WHAT YOU NEED TO DO >> Across the entries below, count the lines that contain the word "orange" and reply with that number only.

** Opening RECORDED DATA block **

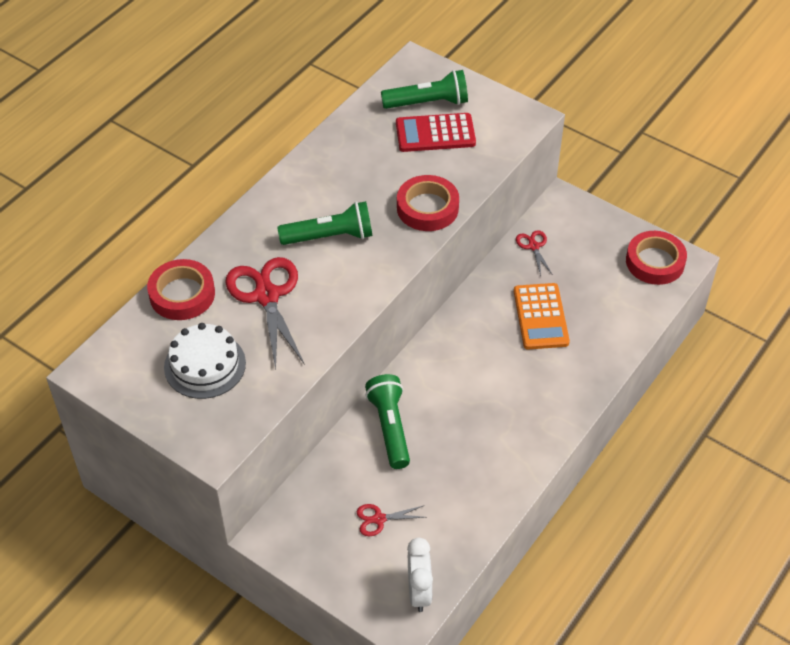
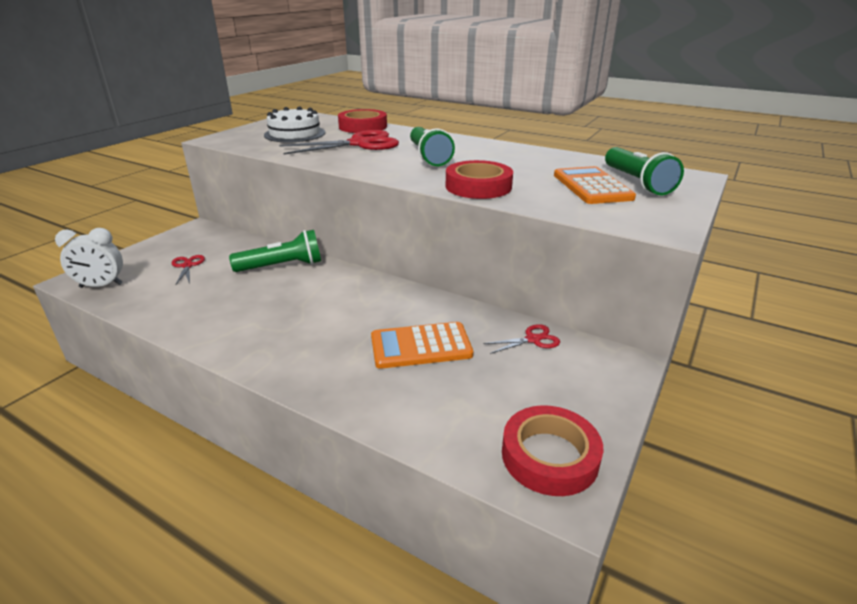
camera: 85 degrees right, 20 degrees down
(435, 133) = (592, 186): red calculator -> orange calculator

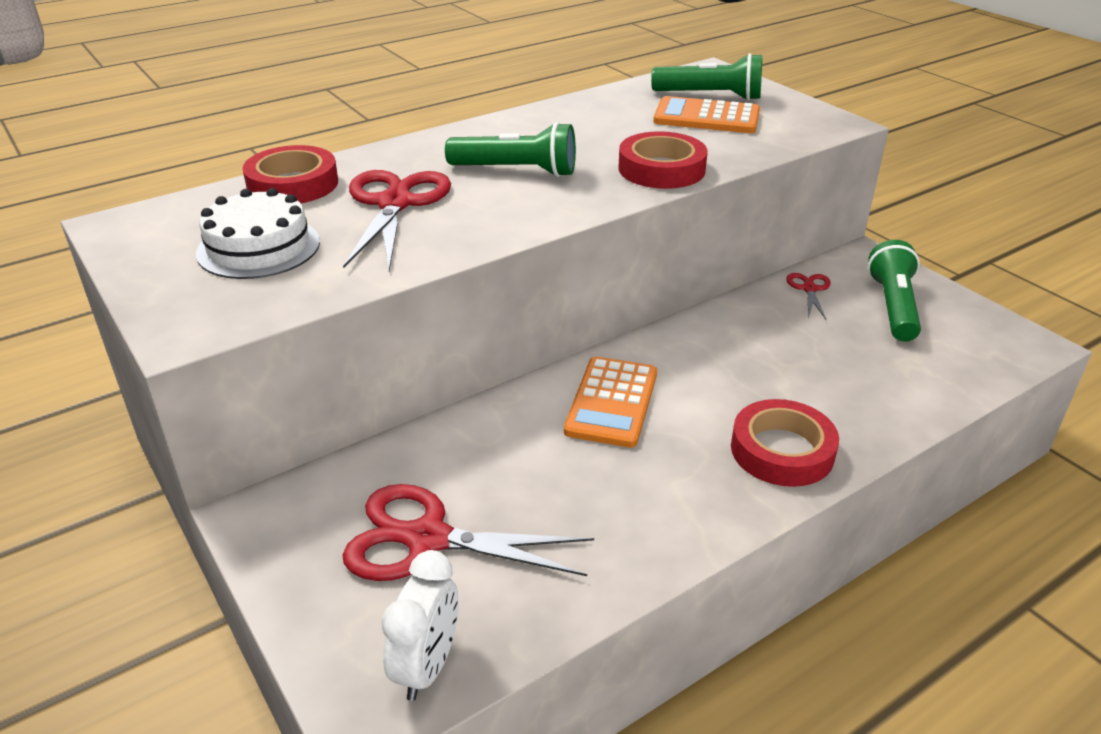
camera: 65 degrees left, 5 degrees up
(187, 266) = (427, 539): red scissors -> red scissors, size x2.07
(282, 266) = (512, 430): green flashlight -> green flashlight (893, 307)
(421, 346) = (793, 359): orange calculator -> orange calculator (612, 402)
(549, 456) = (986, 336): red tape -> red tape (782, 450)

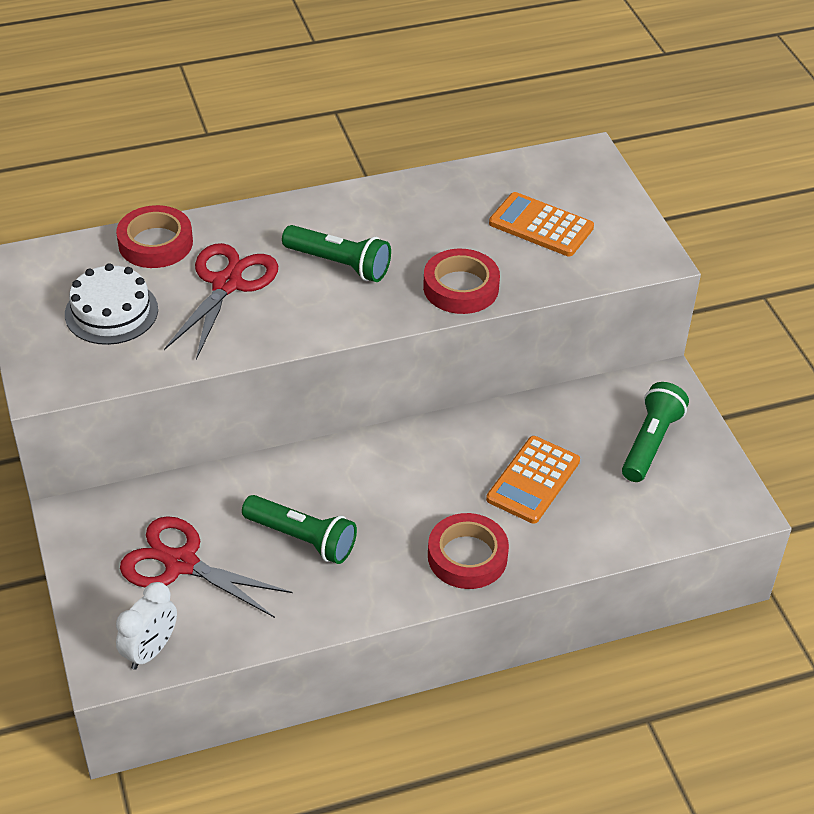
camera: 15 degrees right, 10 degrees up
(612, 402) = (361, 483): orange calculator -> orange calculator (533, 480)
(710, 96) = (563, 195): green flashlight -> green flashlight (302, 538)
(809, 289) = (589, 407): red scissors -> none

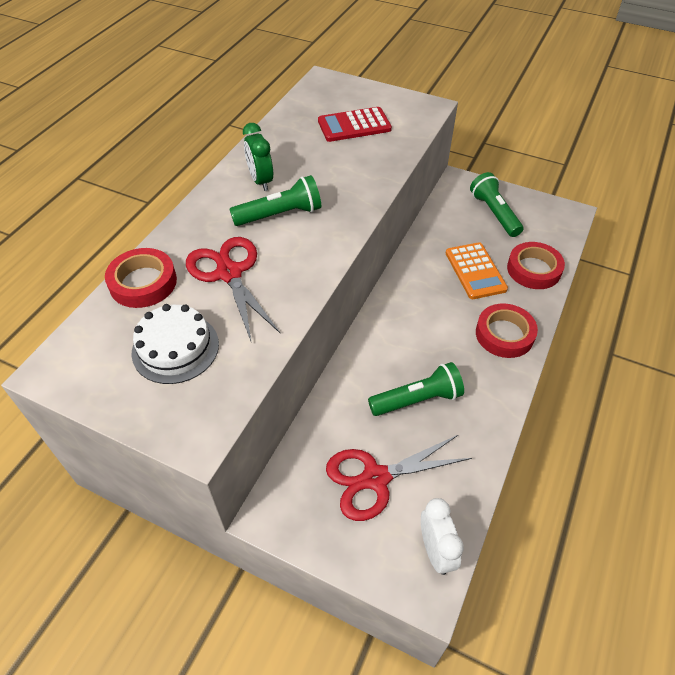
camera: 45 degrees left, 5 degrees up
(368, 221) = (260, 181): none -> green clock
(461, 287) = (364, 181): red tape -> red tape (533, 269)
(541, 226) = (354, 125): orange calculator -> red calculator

** Closing RECORDED DATA block **

RESULT OF THIS EXERCISE >> 4